Action item –
Once you reach the line containing "R5: none -> 4.7k (EN, EN_N)" in the data below, restate each line word for word up to and including the one containing "U3: INA180 -> ZXCT1010".

Data for this task –
—————

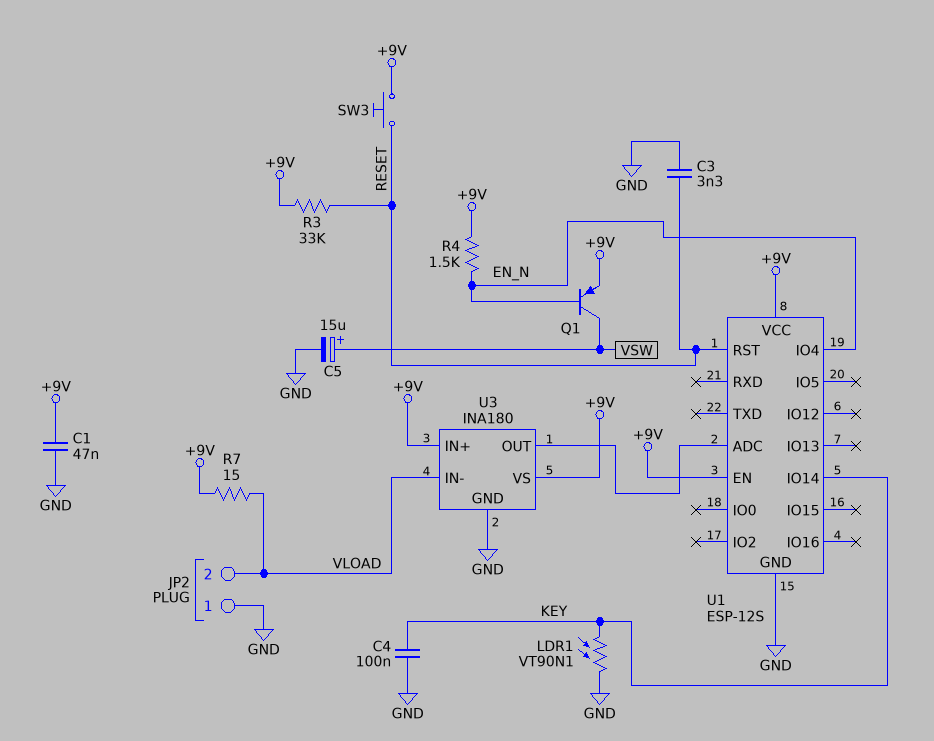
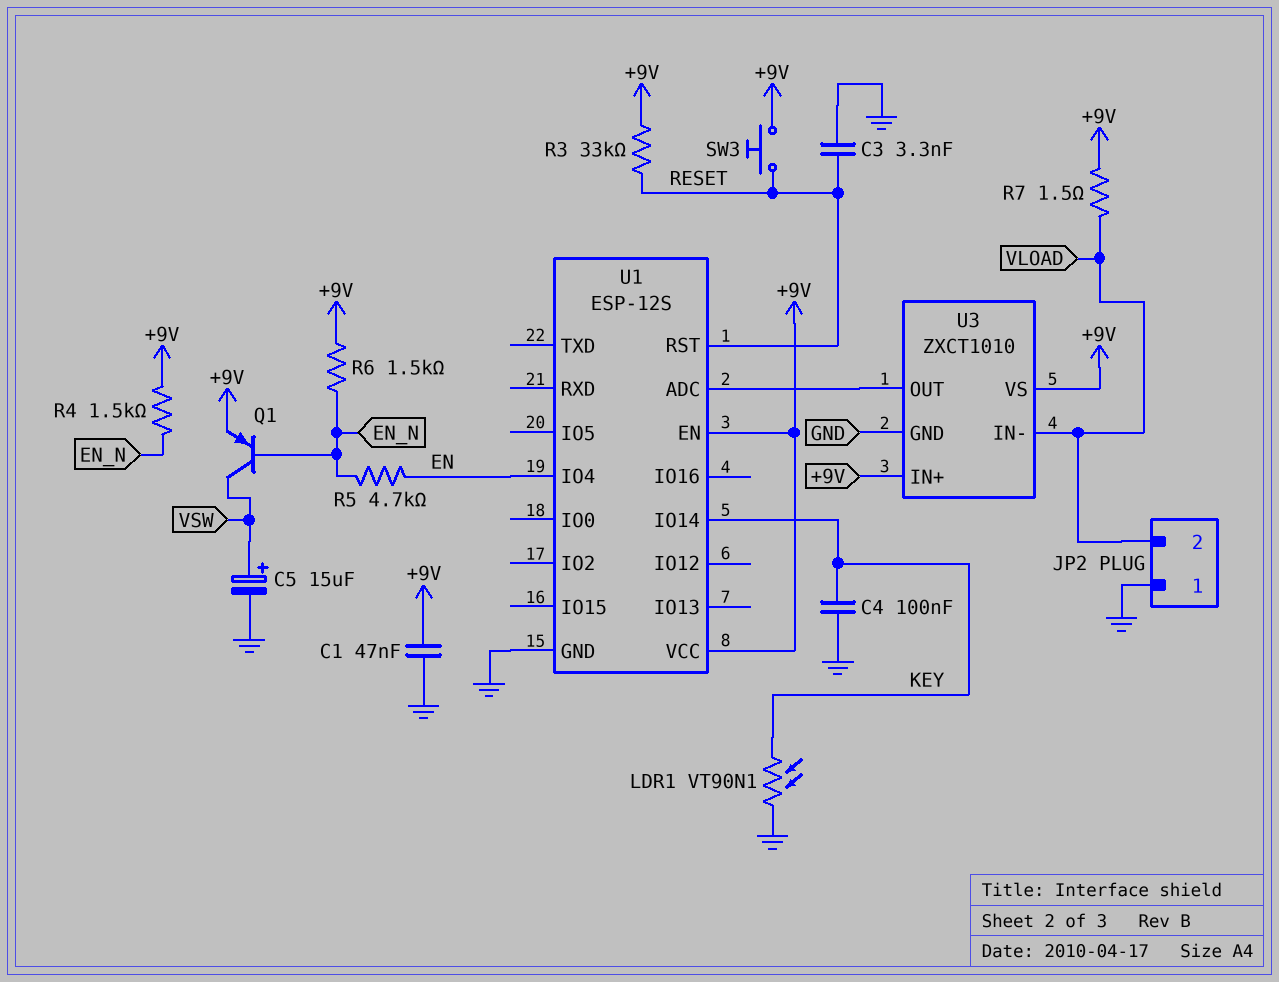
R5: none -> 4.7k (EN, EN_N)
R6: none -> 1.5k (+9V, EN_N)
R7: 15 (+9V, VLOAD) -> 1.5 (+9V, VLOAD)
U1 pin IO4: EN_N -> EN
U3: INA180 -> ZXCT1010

—————

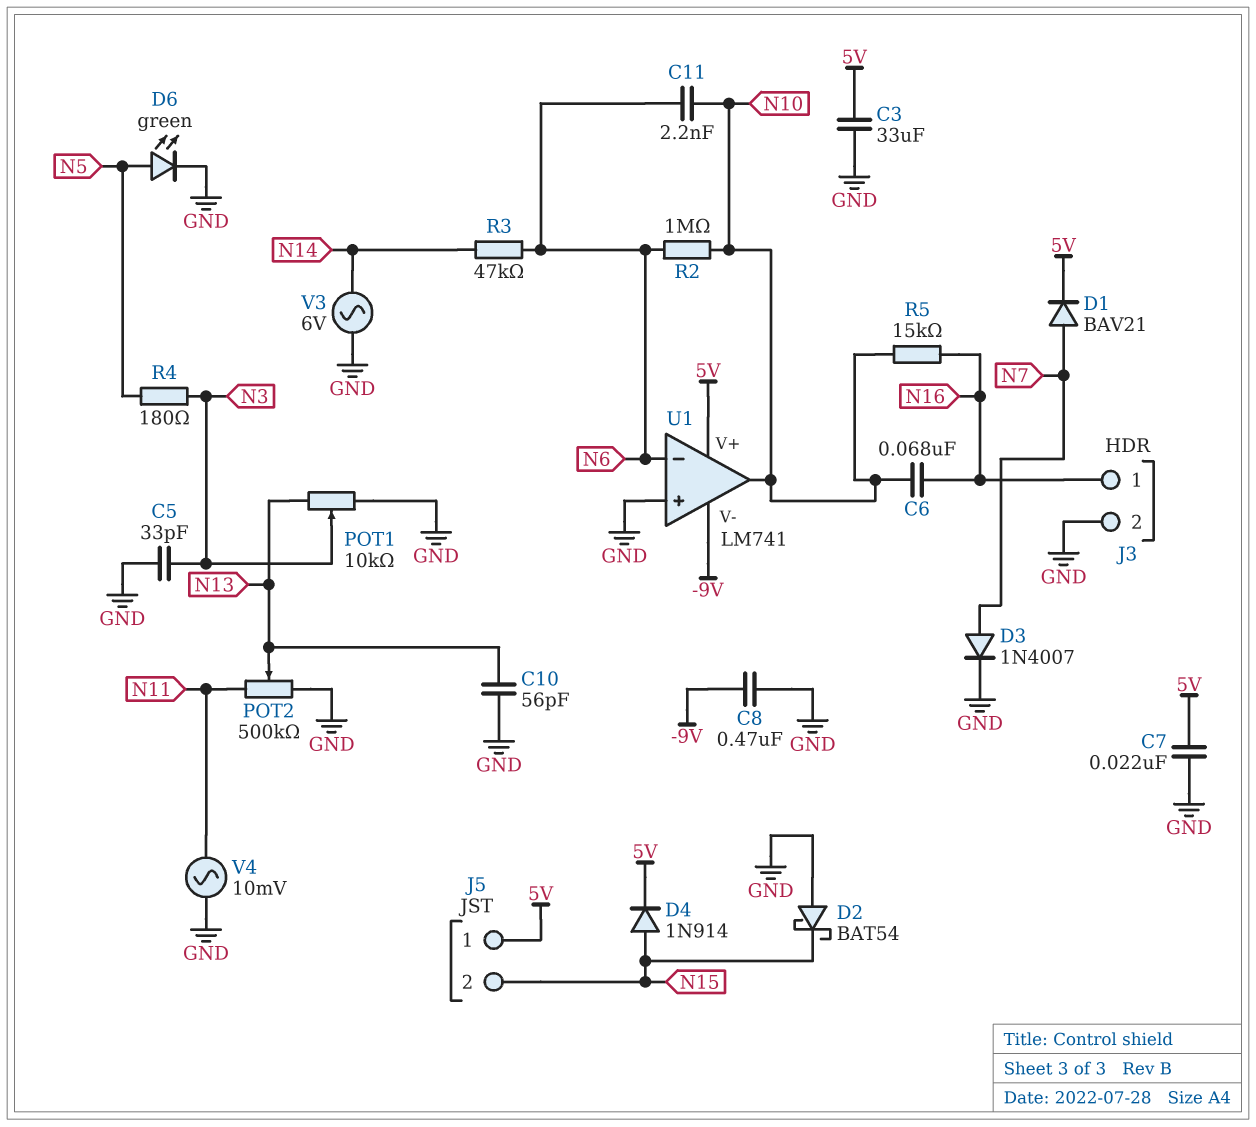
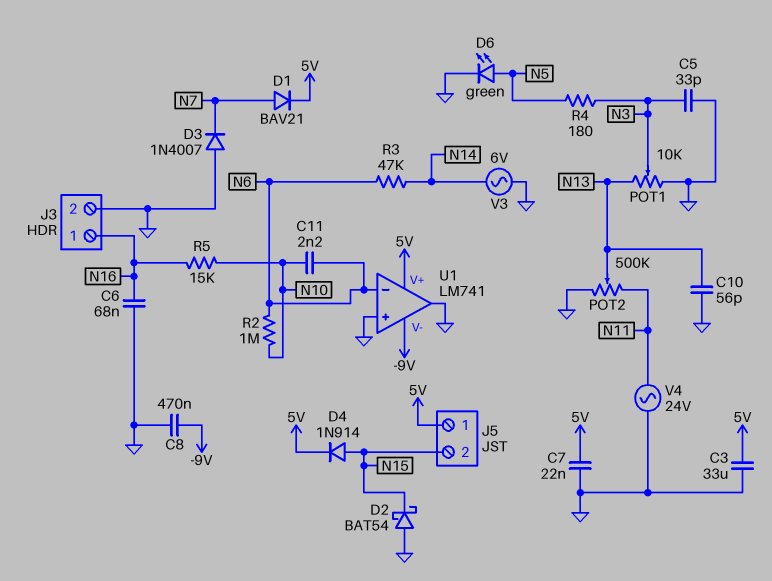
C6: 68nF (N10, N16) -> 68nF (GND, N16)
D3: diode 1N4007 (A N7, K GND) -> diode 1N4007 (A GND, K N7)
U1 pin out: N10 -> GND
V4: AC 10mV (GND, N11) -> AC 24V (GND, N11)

—————

Output of the exercise –
R5: none -> 4.7k (EN, EN_N)
R6: none -> 1.5k (+9V, EN_N)
R7: 15 (+9V, VLOAD) -> 1.5 (+9V, VLOAD)
U1 pin IO4: EN_N -> EN
U3: INA180 -> ZXCT1010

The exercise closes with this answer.